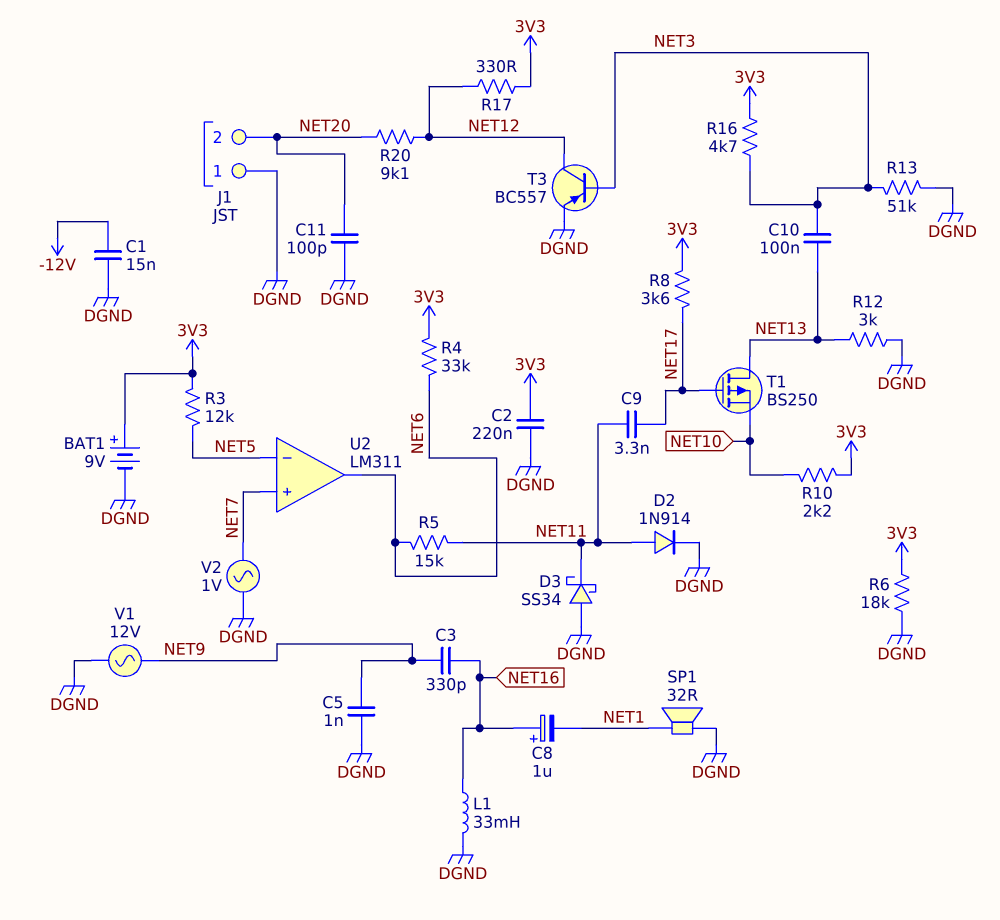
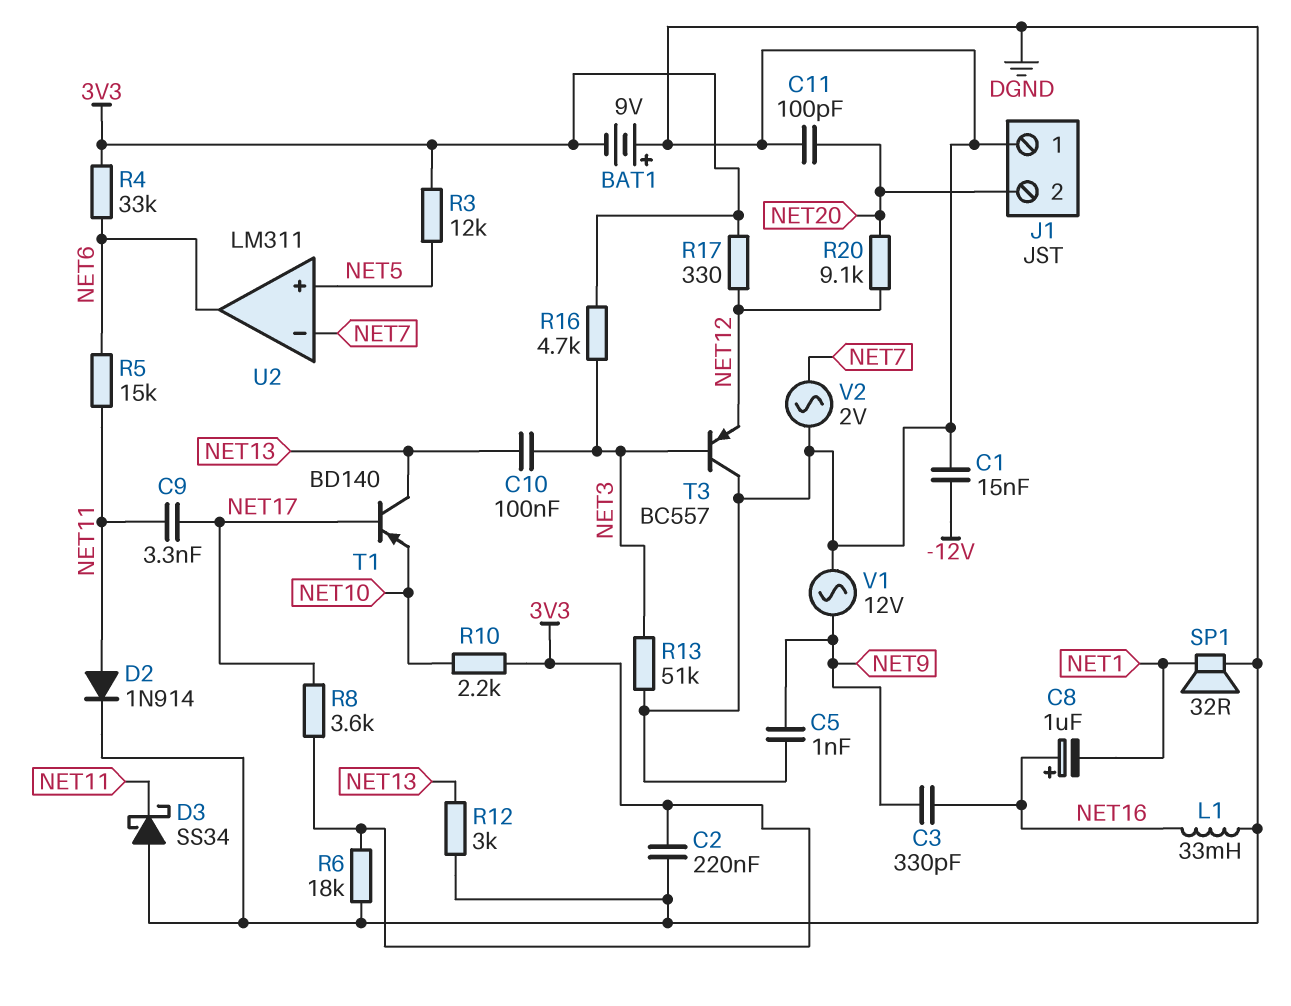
BAT1: 9V (plus 3V3, minus DGND) -> 9V (plus DGND, minus 3V3)
T1: PMOS BS250 (G NET17, D NET13, S NET10) -> PNP BD140 (B NET17, C NET13, E NET10)
T3: PNP BC557 (B NET3, C NET12, E DGND) -> PNP BC557 (B NET3, C DGND, E NET12)
U2 pin in+: NET7 -> NET5
U2 pin in-: NET5 -> NET7
V2: AC 1V (DGND, NET7) -> AC 2V (DGND, NET7)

* _Brief_:
Print the records word for word and exclude any picture they hold.

* _Response_:
BAT1: 9V (plus 3V3, minus DGND) -> 9V (plus DGND, minus 3V3)
T1: PMOS BS250 (G NET17, D NET13, S NET10) -> PNP BD140 (B NET17, C NET13, E NET10)
T3: PNP BC557 (B NET3, C NET12, E DGND) -> PNP BC557 (B NET3, C DGND, E NET12)
U2 pin in+: NET7 -> NET5
U2 pin in-: NET5 -> NET7
V2: AC 1V (DGND, NET7) -> AC 2V (DGND, NET7)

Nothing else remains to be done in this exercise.